====== Entries provided

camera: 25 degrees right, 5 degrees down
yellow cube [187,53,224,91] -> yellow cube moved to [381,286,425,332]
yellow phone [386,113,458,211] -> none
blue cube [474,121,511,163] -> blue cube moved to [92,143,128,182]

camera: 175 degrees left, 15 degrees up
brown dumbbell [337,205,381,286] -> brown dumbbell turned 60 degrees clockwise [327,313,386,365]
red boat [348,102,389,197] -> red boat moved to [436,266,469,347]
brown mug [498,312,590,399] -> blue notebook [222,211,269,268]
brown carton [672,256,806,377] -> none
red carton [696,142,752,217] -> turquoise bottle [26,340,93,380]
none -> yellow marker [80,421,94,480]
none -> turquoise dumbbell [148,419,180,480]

============
====== Entries provided

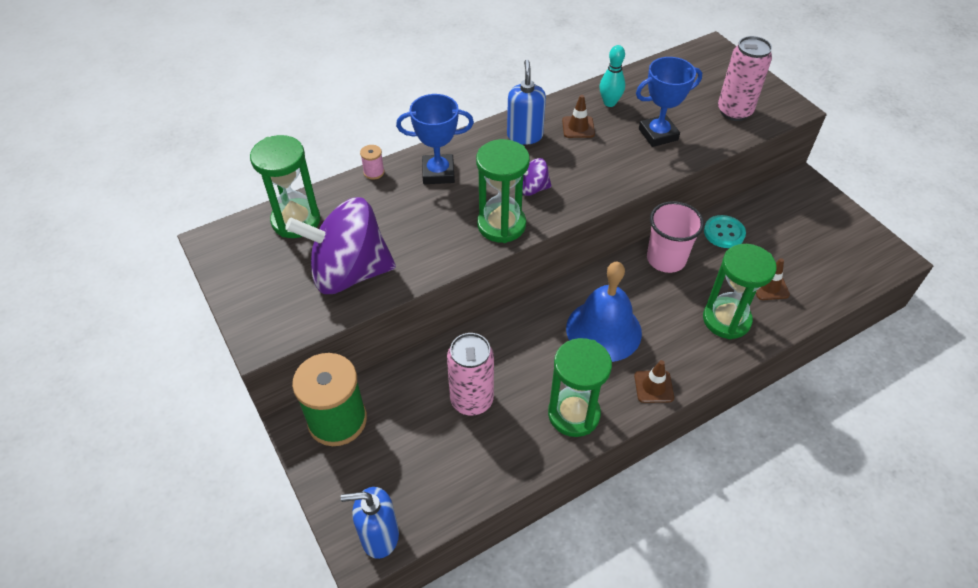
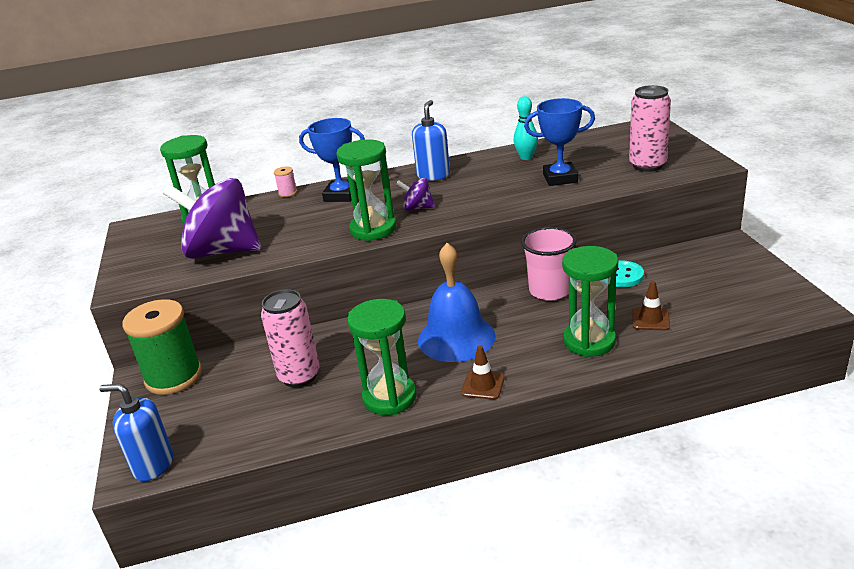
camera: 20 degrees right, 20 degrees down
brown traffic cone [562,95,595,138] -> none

============

Where the data above reaches the line holding "camera: 25 degrees right, 5 degrees down", begin printing, and stop after the line holding "none -> turquoise dumbbell [148,419,180,480]". Each line must be reproduced exactly, with nothing else added.

camera: 25 degrees right, 5 degrees down
yellow cube [187,53,224,91] -> yellow cube moved to [381,286,425,332]
yellow phone [386,113,458,211] -> none
blue cube [474,121,511,163] -> blue cube moved to [92,143,128,182]

camera: 175 degrees left, 15 degrees up
brown dumbbell [337,205,381,286] -> brown dumbbell turned 60 degrees clockwise [327,313,386,365]
red boat [348,102,389,197] -> red boat moved to [436,266,469,347]
brown mug [498,312,590,399] -> blue notebook [222,211,269,268]
brown carton [672,256,806,377] -> none
red carton [696,142,752,217] -> turquoise bottle [26,340,93,380]
none -> yellow marker [80,421,94,480]
none -> turquoise dumbbell [148,419,180,480]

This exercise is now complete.